**Assignment**
Output, exactly as written, the lines below from the one that has "(567, 357) = (710, 351): orange" through the one that has "(276, 755) = (635, 624): grey"; nothing else, and no pictures.
* * * * *
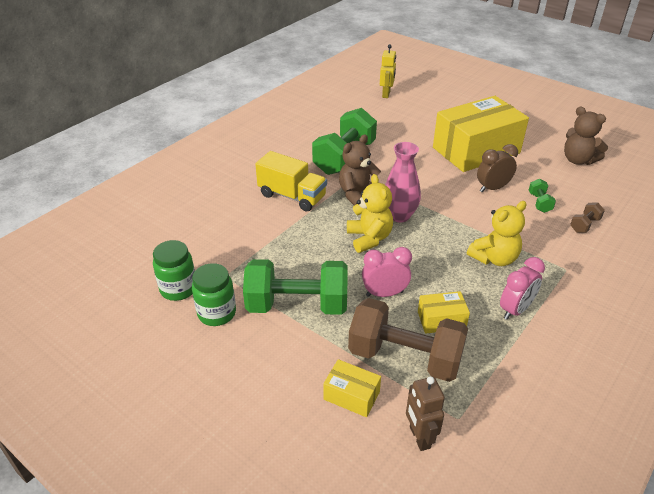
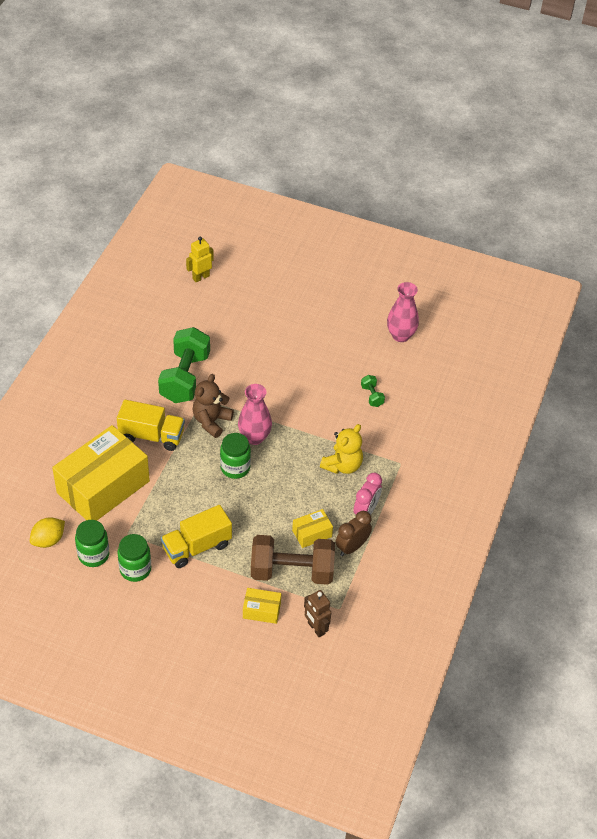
camera: 20 degrees left, 10 degrees up
(139, 265) = (48, 540): none -> yellow lemon
(297, 305) = (197, 547): green dumbbell -> yellow truck
(369, 238) = (235, 468): yellow teddy bear -> green jar
(384, 293) = (262, 520): pink clock -> none
(386, 94) = (201, 277): yellow robot -> yellow robot turned 120 degrees counterclockwise
(476, 150) = (306, 342): yellow box -> yellow box (103, 487)
(492, 188) = (329, 387): brown clock -> brown clock (352, 547)
(578, 160) = (400, 335): brown teddy bear -> pink vase
(584, 225) = (411, 413): brown dumbbell -> none

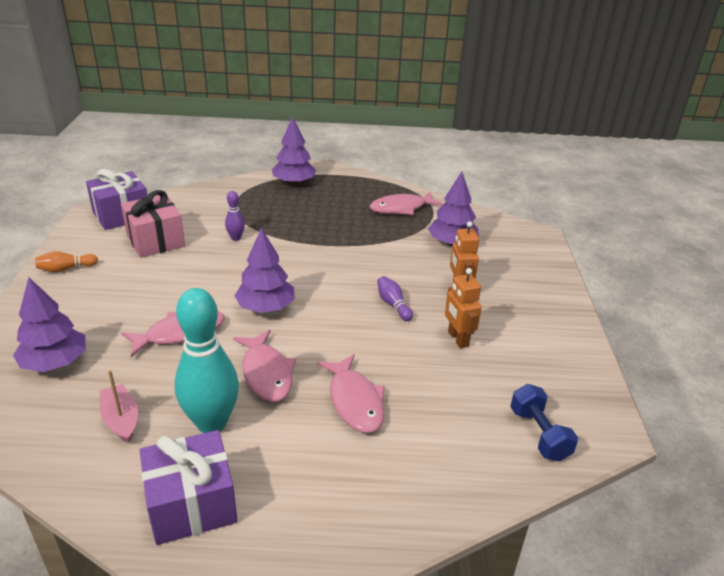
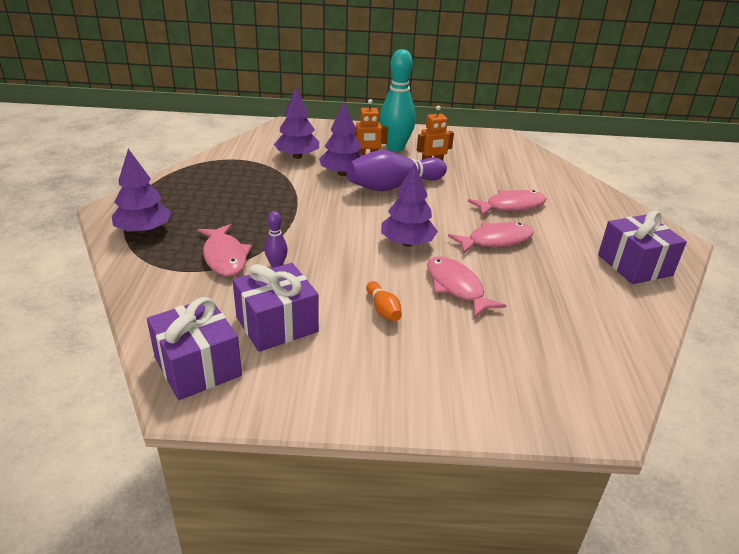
camera: 90 degrees left, 0 degrees up
(55, 363) = (524, 361): purple tree -> purple tree (342, 173)
(66, 269) = (345, 394): orange bowling pin -> orange bowling pin (383, 310)
(121, 420) = (577, 306): pink boat -> none
(155, 240) = (277, 324): pink gift -> purple gift
(212, 423) = (559, 262): turquoise bowling pin -> turquoise bowling pin (395, 147)
(393, 304) = (393, 186): purple bowling pin -> purple bowling pin, size x2.18
(401, 208) = (227, 173): pink fish -> pink fish (225, 257)
(539, 434) = (514, 153): blue dumbbell -> none

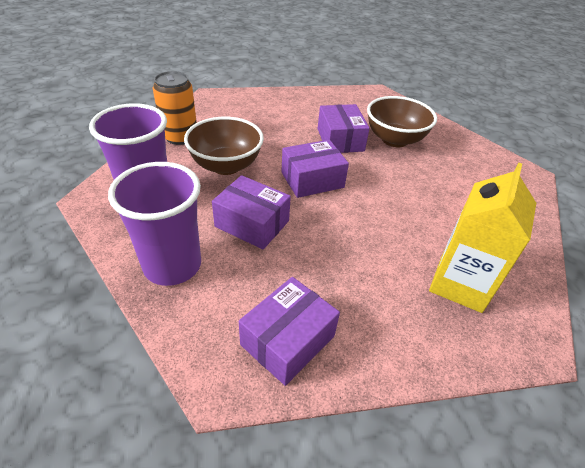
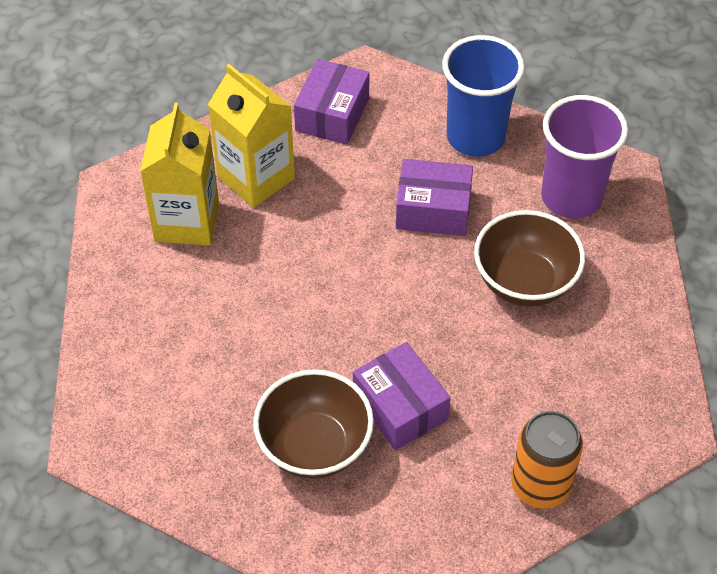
camera: 160 degrees right, 10 degrees up
(172, 266) = (475, 137): purple cup -> blue cup
(180, 137) = (629, 310): orange can -> orange can (540, 485)
(312, 180) = (400, 303): purple box -> none
(388, 301) = (256, 177): none -> yellow carton

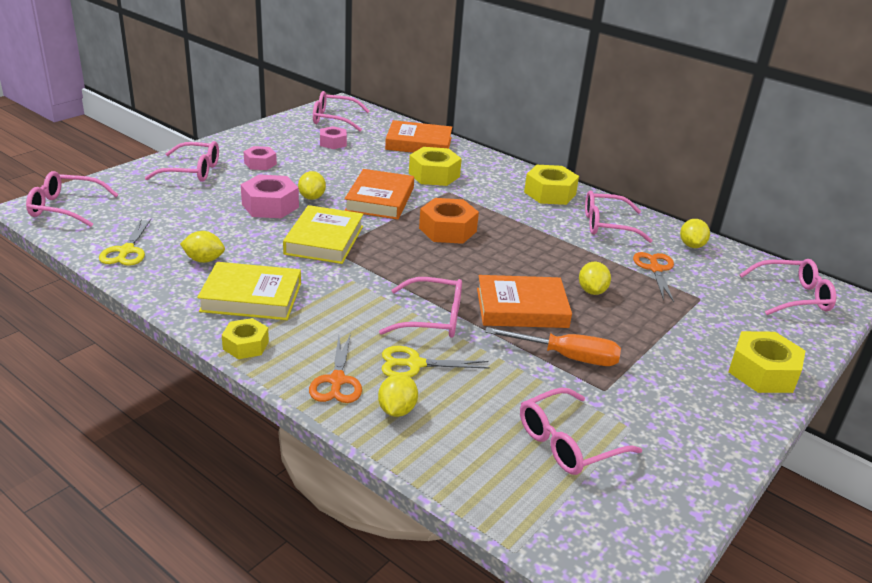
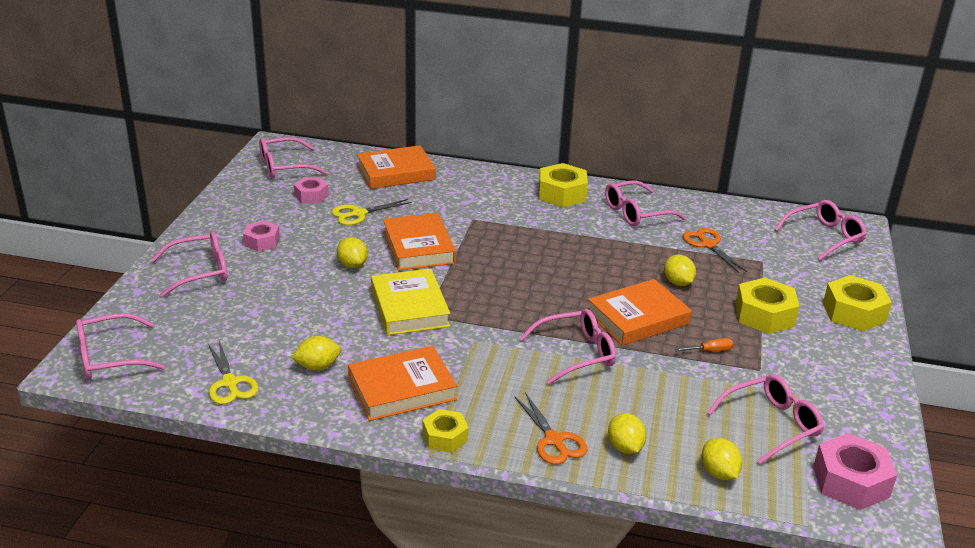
camera: 25 degrees left, 0 degrees up
(251, 297) = (402, 389): yellow book -> orange book
(270, 206) = (321, 287): pink nut -> pink nut (851, 481)
(415, 364) = (601, 401): yellow scissors -> yellow scissors (358, 214)
(434, 175) = (443, 204): yellow nut -> yellow nut (764, 315)
(447, 230) = (509, 260): orange nut -> none
(567, 357) = (710, 351): orange screwdriver -> orange screwdriver, size x0.49
(568, 443) = (771, 424): pink glasses -> pink glasses turned 150 degrees counterclockwise
(691, 245) = (717, 212): yellow lemon -> yellow lemon (719, 473)

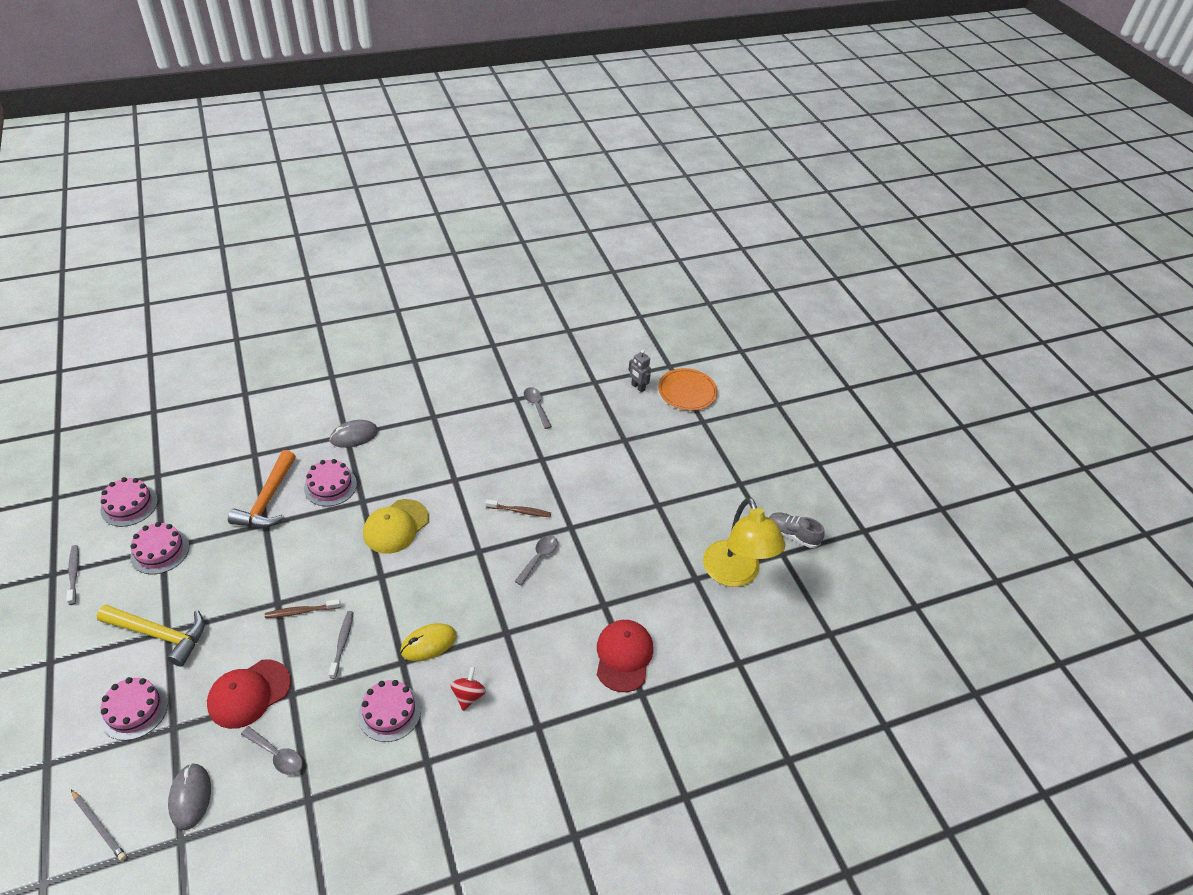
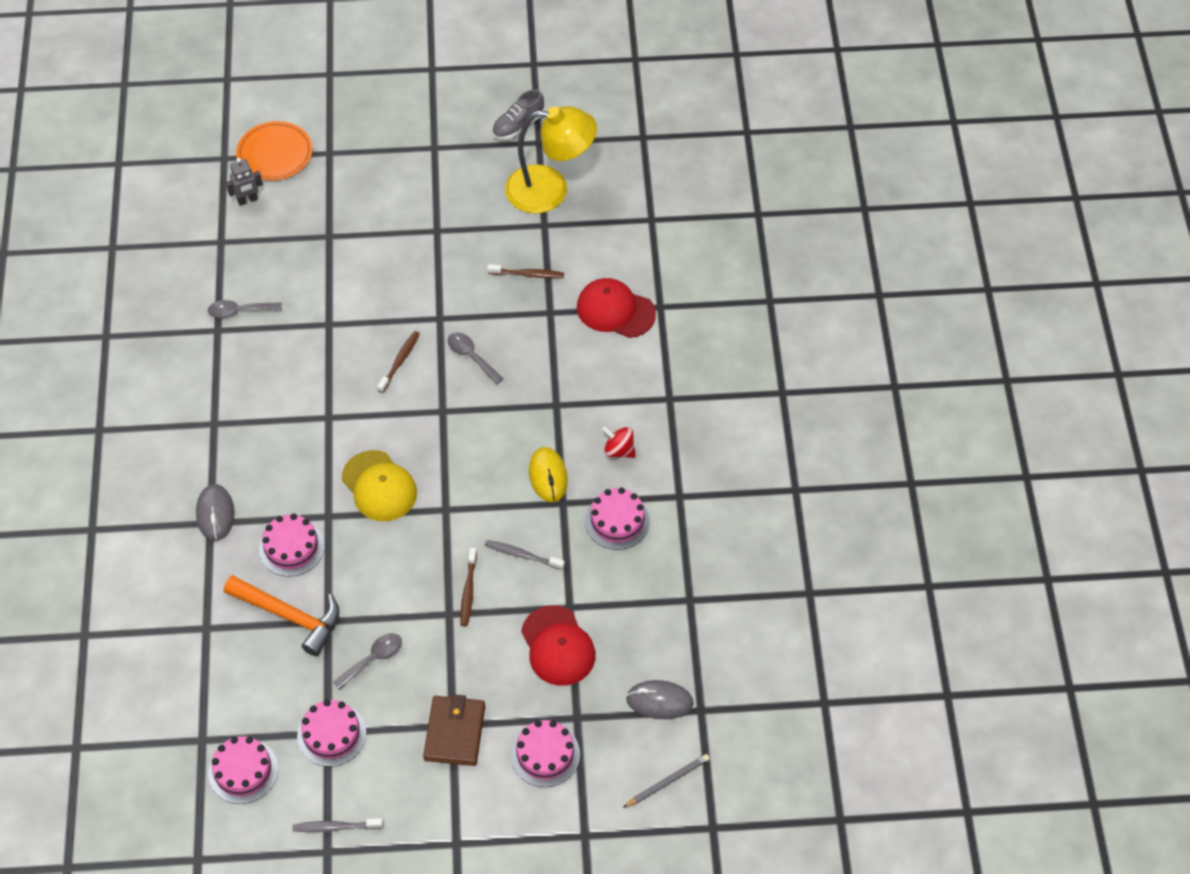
camera: 70 degrees left, 10 degrees up
(159, 635) = (455, 732): yellow hammer -> brown wallet
(276, 755) = (635, 624): grey spoon -> grey spoon (373, 659)
(638, 578) = (528, 274): none -> brown toothbrush

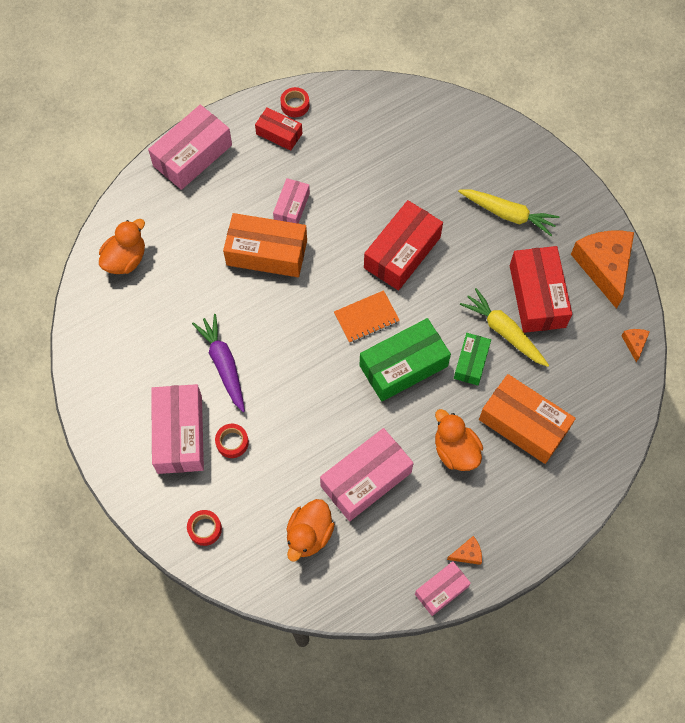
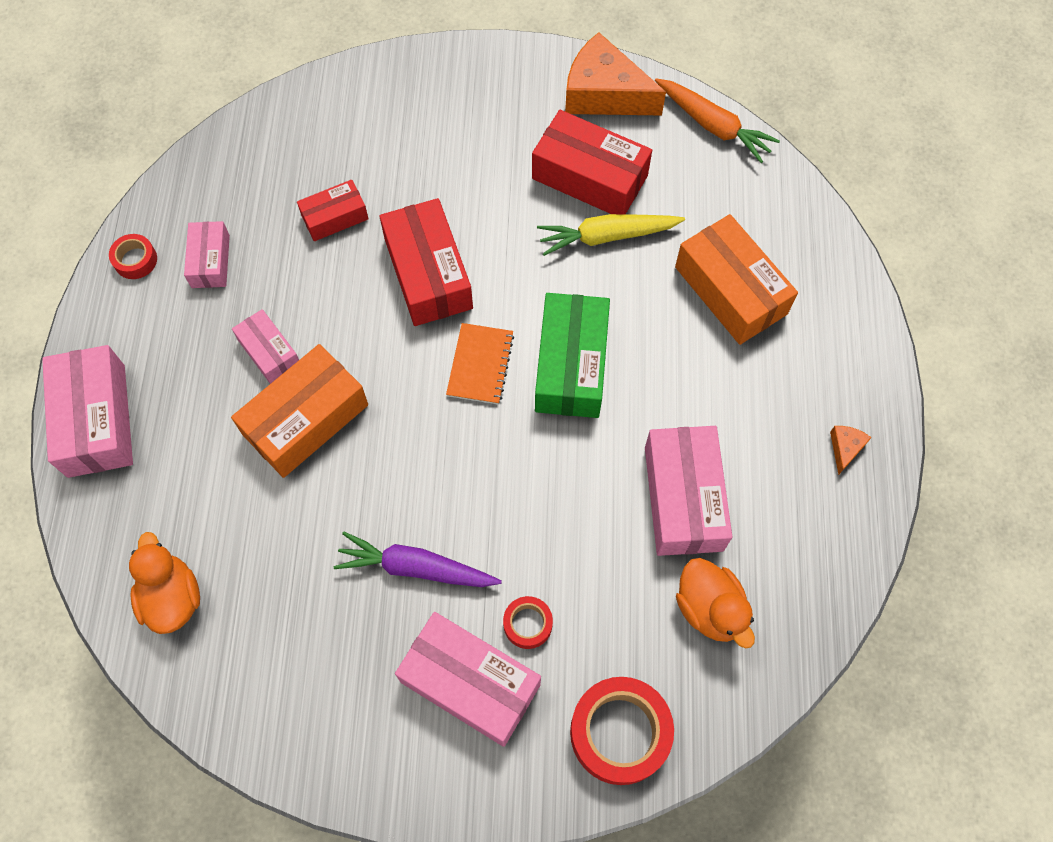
camera: 55 degrees left, 0 degrees up
(205, 529) = (619, 732): red tape -> red tape, size x1.96
(279, 133) = (158, 302): red box -> red box (335, 217)
(441, 590) = (872, 504): pink box -> pink box (210, 261)
(455, 451) = (714, 379): orange duck -> none
(471, 362) = (619, 293): green box -> none
(508, 214) = (469, 139): yellow carrot -> none
(523, 424) = (730, 290): orange box -> orange box turned 75 degrees clockwise
(634, 343) = (713, 126): orange cheese -> orange carrot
* * * * *
**Exercise response**
(567, 357) = (710, 351): orange screwdriver -> orange screwdriver, size x0.49
(568, 443) = (771, 424): pink glasses -> pink glasses turned 150 degrees counterclockwise
(691, 245) = (717, 212): yellow lemon -> yellow lemon (719, 473)

camera: 70 degrees left, 10 degrees up
(159, 635) = (455, 732): yellow hammer -> brown wallet
(276, 755) = (635, 624): grey spoon -> grey spoon (373, 659)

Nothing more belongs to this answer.